• _Your instructions_
Of all the lines below, output only those starting at the one with "(800, 693) = (538, 590): none -> black teapot" and ending at the one with "(901, 425) = (624, 379): white", both ends included, exactly as written.

• _Data in this exercise_

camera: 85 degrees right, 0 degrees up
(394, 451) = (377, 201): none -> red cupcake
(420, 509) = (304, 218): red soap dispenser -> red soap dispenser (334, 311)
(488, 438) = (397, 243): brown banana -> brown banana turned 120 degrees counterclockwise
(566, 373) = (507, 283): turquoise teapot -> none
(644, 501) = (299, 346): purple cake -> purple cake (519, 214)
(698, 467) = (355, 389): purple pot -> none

* * *

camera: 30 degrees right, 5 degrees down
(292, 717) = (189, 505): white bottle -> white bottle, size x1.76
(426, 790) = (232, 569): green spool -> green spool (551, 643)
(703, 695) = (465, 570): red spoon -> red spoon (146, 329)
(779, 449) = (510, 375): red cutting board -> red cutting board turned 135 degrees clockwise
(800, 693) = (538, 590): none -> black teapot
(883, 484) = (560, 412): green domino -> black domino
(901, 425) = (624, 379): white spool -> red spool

---

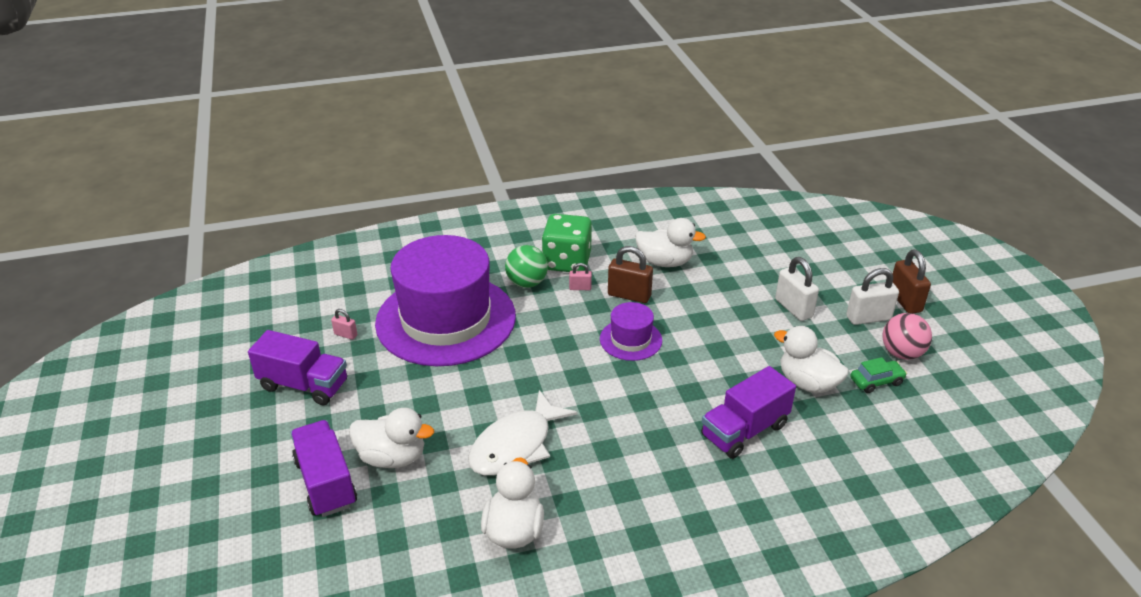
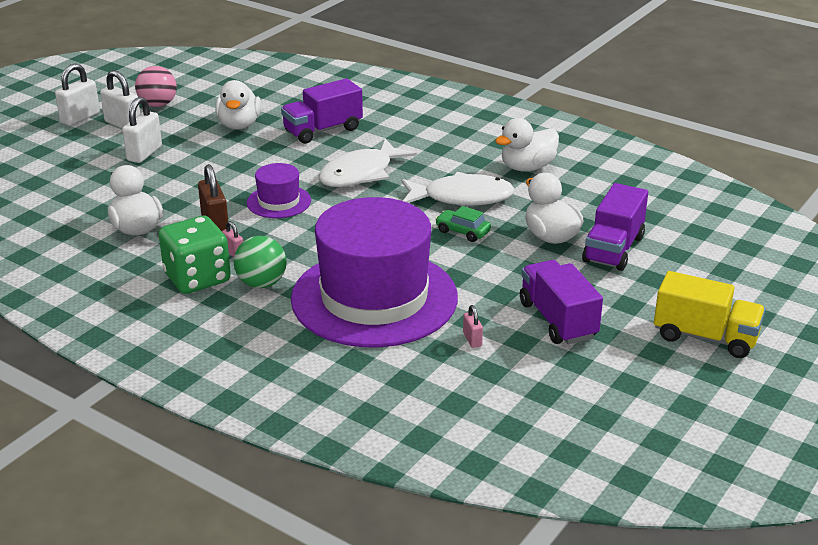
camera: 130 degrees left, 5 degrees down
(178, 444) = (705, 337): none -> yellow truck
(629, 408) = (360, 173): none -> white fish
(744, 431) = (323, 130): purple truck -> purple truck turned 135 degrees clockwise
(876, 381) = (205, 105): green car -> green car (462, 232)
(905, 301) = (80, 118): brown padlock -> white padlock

• _Solution to this task_
(800, 693) = (538, 590): none -> black teapot
(883, 484) = (560, 412): green domino -> black domino
(901, 425) = (624, 379): white spool -> red spool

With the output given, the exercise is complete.